Problem >>
Please print the entries below exactly, from the line with "BrightOrangeCylinder 548 165" through the line with "none -> BrightOrangeBillfold 464 281", including both of those lines and leaving out all others.

Given records >>
━━━━━━

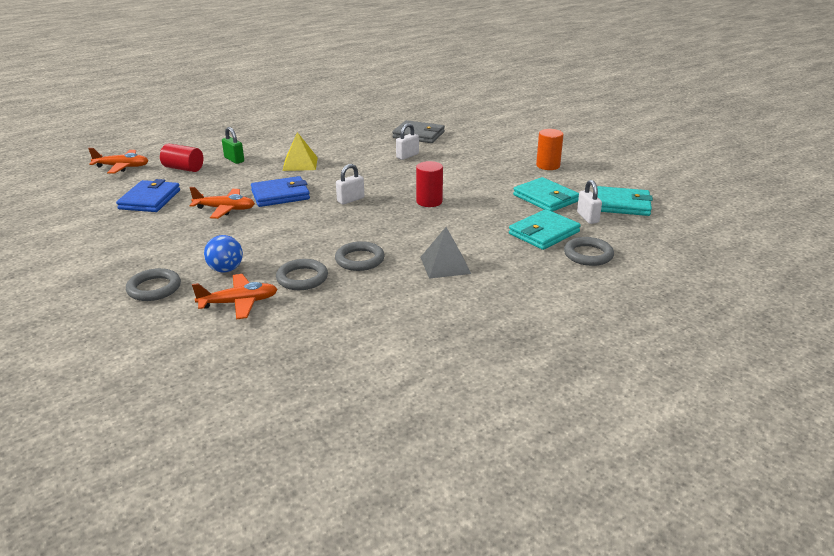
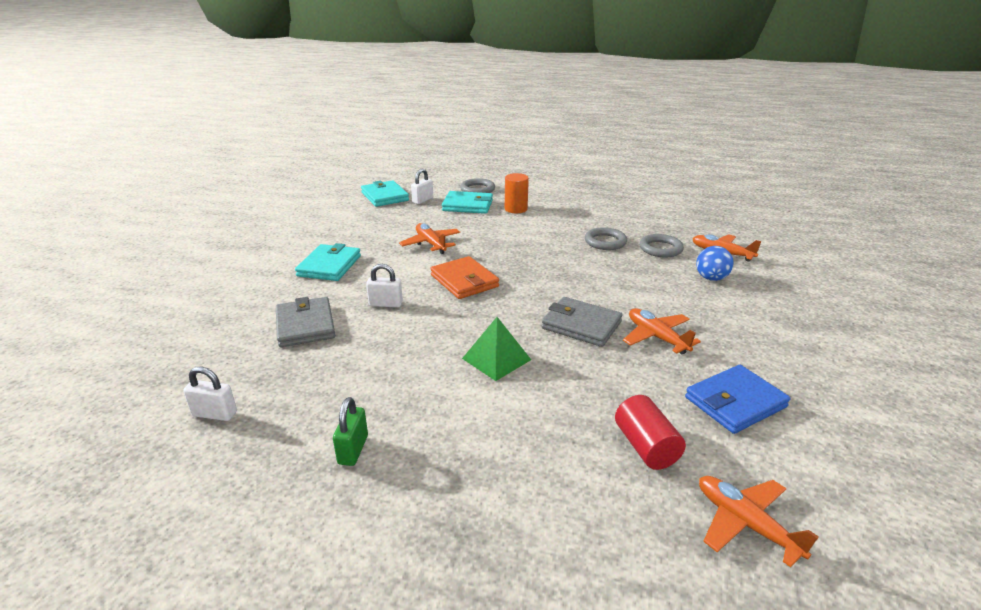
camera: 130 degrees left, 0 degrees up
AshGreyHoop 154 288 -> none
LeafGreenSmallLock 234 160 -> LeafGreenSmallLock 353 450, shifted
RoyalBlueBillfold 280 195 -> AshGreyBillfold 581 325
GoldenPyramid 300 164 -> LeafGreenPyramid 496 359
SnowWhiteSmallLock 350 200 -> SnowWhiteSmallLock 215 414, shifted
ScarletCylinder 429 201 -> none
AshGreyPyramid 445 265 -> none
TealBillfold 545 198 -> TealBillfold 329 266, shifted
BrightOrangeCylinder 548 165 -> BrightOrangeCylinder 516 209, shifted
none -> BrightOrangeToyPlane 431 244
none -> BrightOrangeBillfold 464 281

━━━━━━

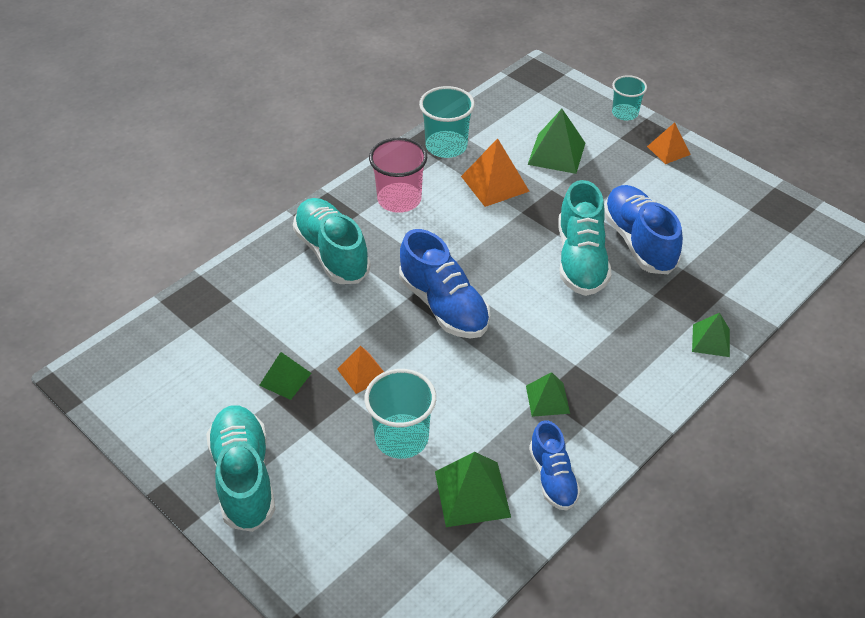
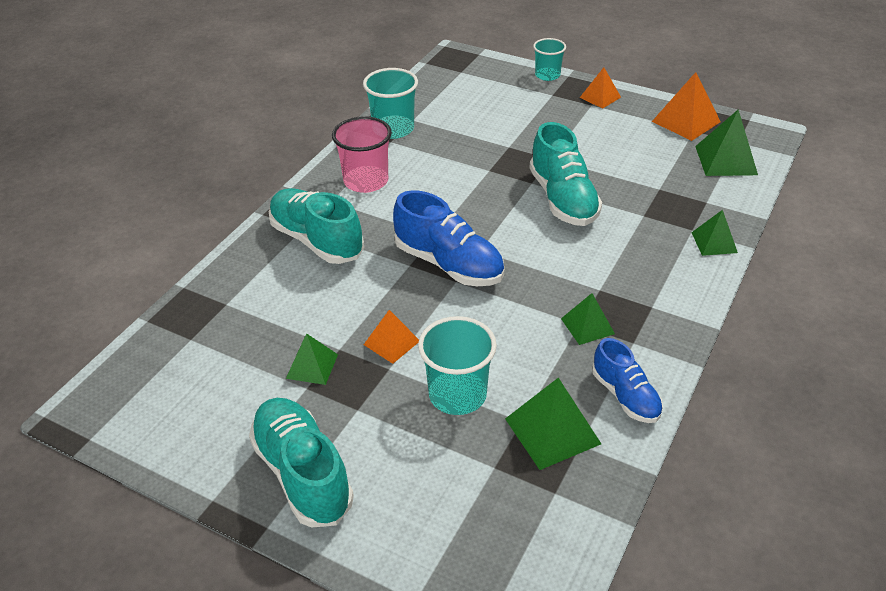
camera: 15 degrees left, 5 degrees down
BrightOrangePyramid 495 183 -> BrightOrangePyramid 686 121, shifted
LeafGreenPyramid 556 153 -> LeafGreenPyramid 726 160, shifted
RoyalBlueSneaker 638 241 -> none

━━━━━━

Solution to this exercise >>
BrightOrangeCylinder 548 165 -> BrightOrangeCylinder 516 209, shifted
none -> BrightOrangeToyPlane 431 244
none -> BrightOrangeBillfold 464 281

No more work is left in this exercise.